*WORK TO BE COMPLETED*:
Below are some records; give them all again exactly, but not the pictures.

Object state change records:
----
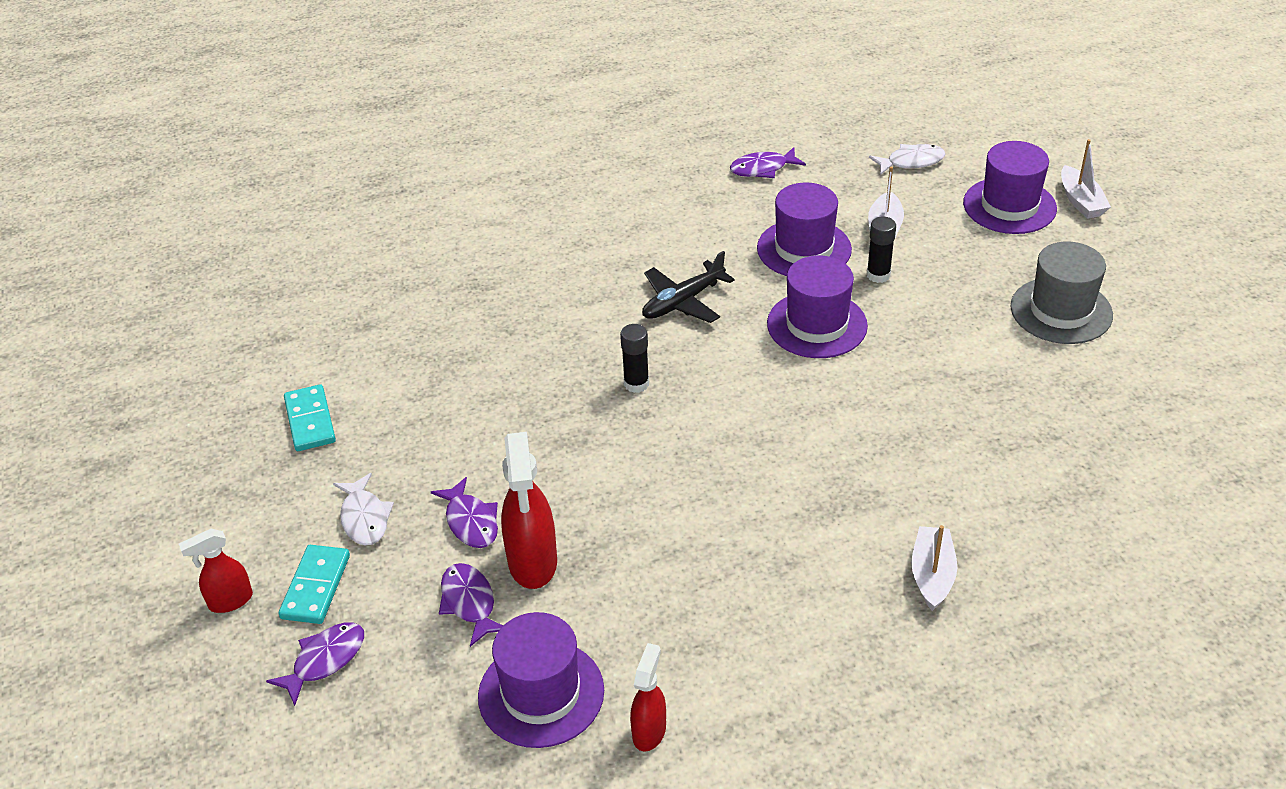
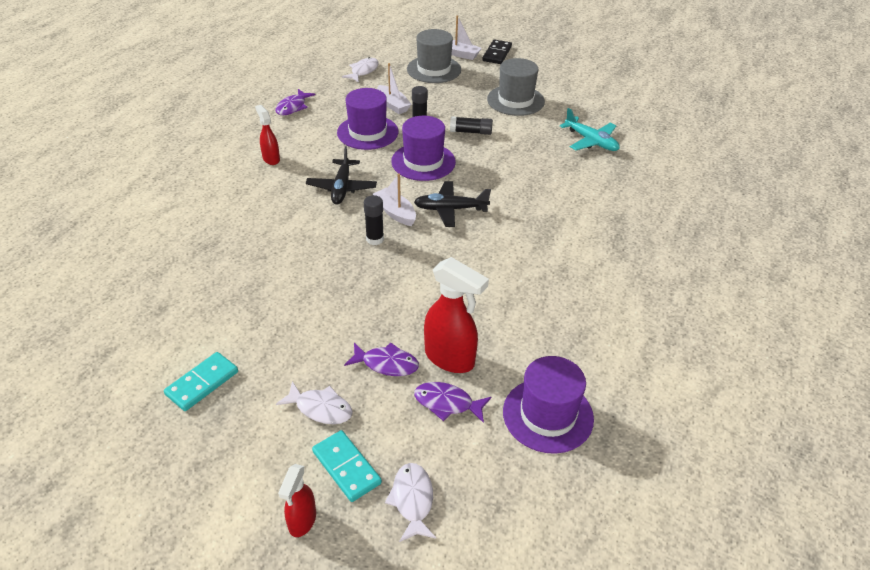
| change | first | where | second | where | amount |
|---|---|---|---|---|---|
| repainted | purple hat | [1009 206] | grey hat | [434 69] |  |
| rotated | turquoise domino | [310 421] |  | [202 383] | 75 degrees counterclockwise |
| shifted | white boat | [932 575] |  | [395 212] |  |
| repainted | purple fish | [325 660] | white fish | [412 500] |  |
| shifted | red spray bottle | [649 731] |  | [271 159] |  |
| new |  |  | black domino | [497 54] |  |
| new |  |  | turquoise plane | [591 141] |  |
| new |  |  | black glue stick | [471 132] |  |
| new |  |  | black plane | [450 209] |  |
----
*ANSWER FOR THE TASK*:
| change | first | where | second | where | amount |
|---|---|---|---|---|---|
| repainted | purple hat | [1009 206] | grey hat | [434 69] |  |
| rotated | turquoise domino | [310 421] |  | [202 383] | 75 degrees counterclockwise |
| shifted | white boat | [932 575] |  | [395 212] |  |
| repainted | purple fish | [325 660] | white fish | [412 500] |  |
| shifted | red spray bottle | [649 731] |  | [271 159] |  |
| new |  |  | black domino | [497 54] |  |
| new |  |  | turquoise plane | [591 141] |  |
| new |  |  | black glue stick | [471 132] |  |
| new |  |  | black plane | [450 209] |  |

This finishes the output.